> Task brief
Pictures in the listing do not belong in the copy, which should repeat exactly the lines from the one holding "none -> lime plate H8:I8 level 1" through the last line.

> Supplied material
□ □ □ □
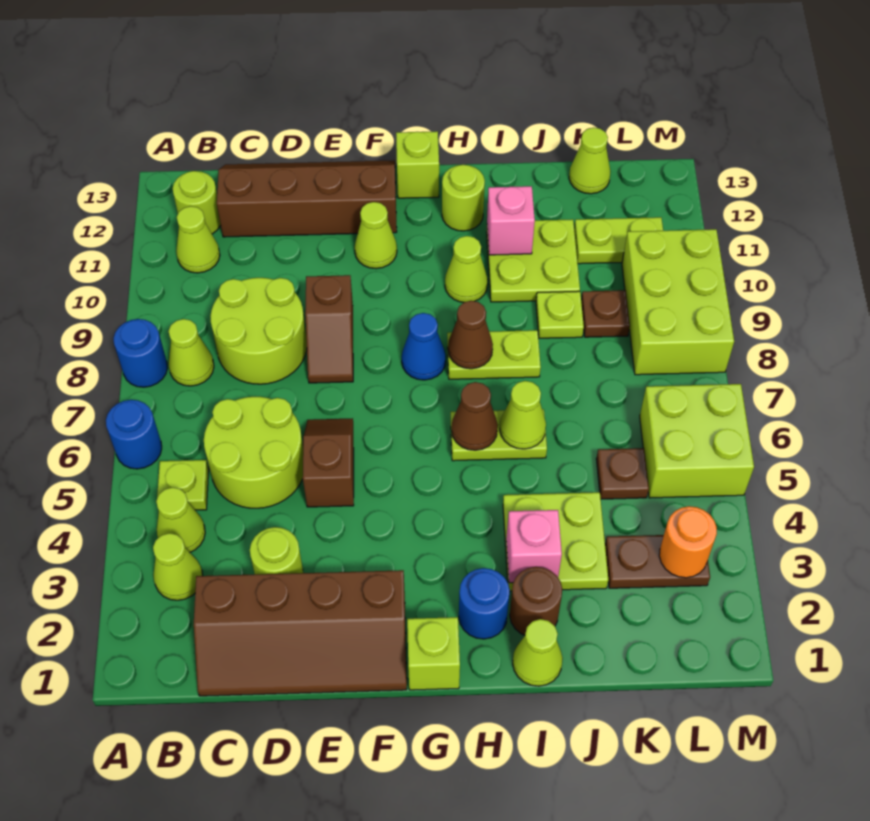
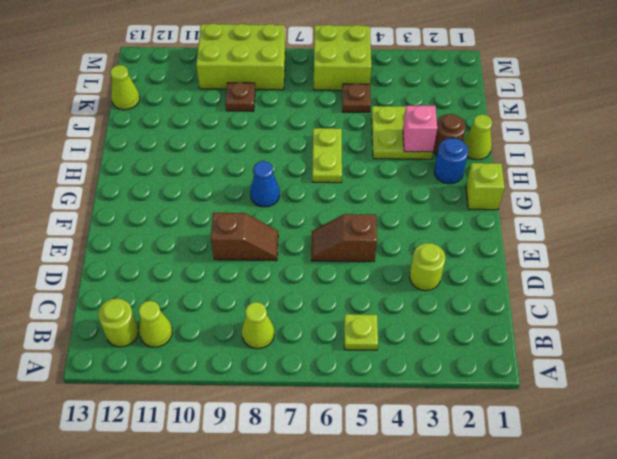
none -> blue round brick A6 level 1
none -> blue round brick A8 level 1
none -> lime cone B3 level 1
none -> lime cone B4 level 1

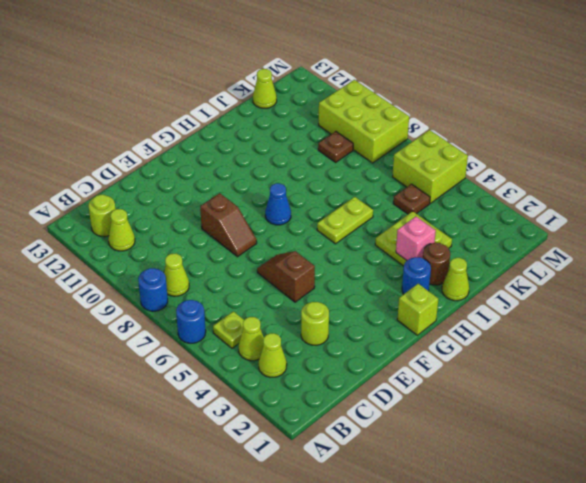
none -> brown slope C1:F2 level 1 top 2
none -> lime round brick C5:D6 level 1
none -> lime round brick C8:D9 level 1
none -> brown slope C12:F13 level 1 top 12

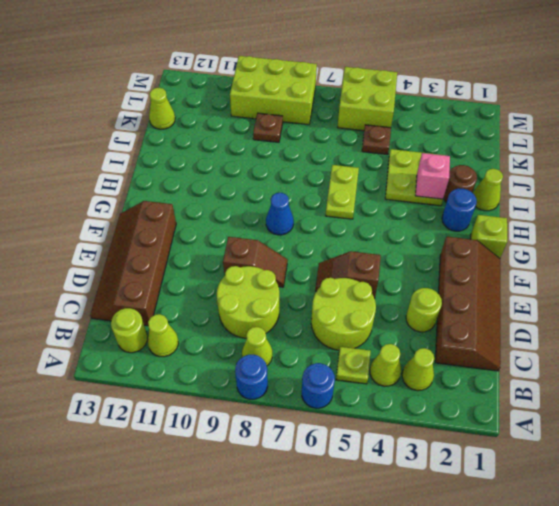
none -> lime cone F11 level 1
none -> lime brick G13 level 1
none -> lime plate H8:I8 level 1
none -> lime cone H10 level 1

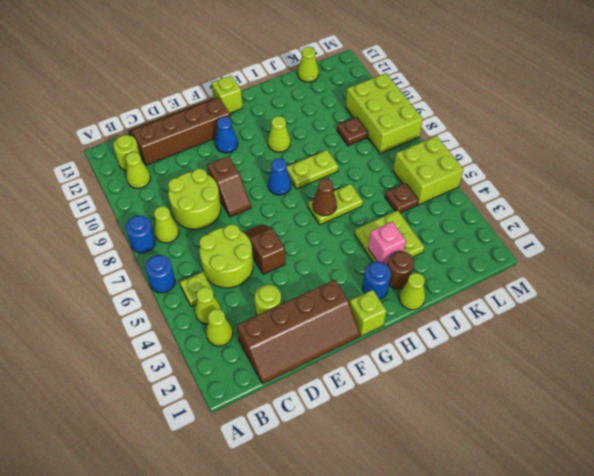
blue cone F11 level 1 -> lime cone F11 level 1
none -> lime round brick H12 level 1
none -> lime plate I10:J11 level 1
none -> lime plate J9 level 1
none -> brown plate K3:L3 level 1

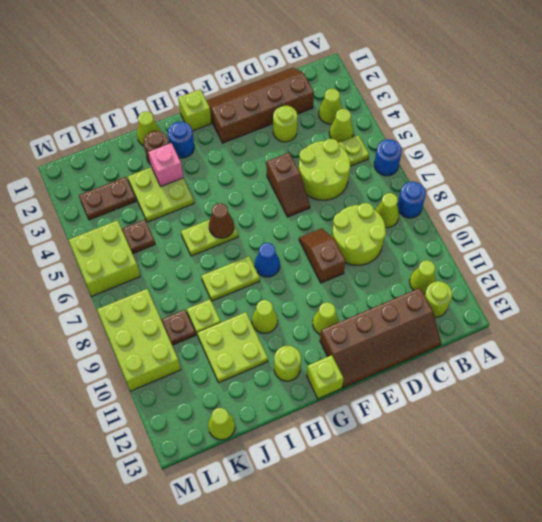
none -> lime plate K11:L11 level 1
none -> brown cone H8 level 2
none -> lime cone I6 level 2
none -> pink brick I11 level 2

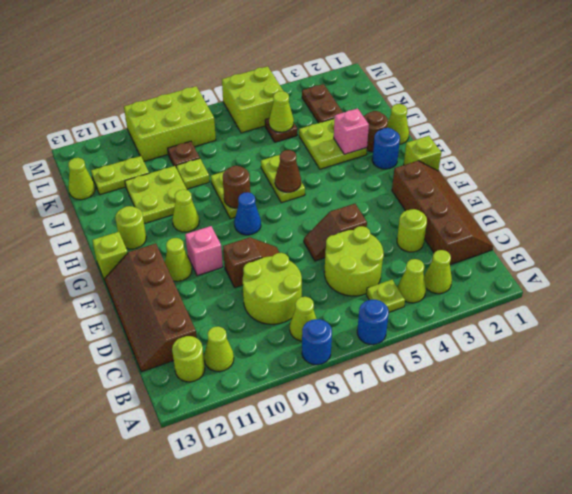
pink brick F10 level 1 -> pink brick I11 level 2
brown round brick H8 level 2 -> brown cone H8 level 2
lime cone K5 level 2 -> lime cone I6 level 2
lime plate K11:K12 level 1 -> lime plate K11:L11 level 1
none -> orange round brick L3 level 2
□ □ □ □
> Exercise answer
none -> lime plate H8:I8 level 1
none -> lime cone H10 level 1

blue cone F11 level 1 -> lime cone F11 level 1
none -> lime round brick H12 level 1
none -> lime plate I10:J11 level 1
none -> lime plate J9 level 1
none -> brown plate K3:L3 level 1

none -> lime plate K11:L11 level 1
none -> brown cone H8 level 2
none -> lime cone I6 level 2
none -> pink brick I11 level 2

pink brick F10 level 1 -> pink brick I11 level 2
brown round brick H8 level 2 -> brown cone H8 level 2
lime cone K5 level 2 -> lime cone I6 level 2
lime plate K11:K12 level 1 -> lime plate K11:L11 level 1
none -> orange round brick L3 level 2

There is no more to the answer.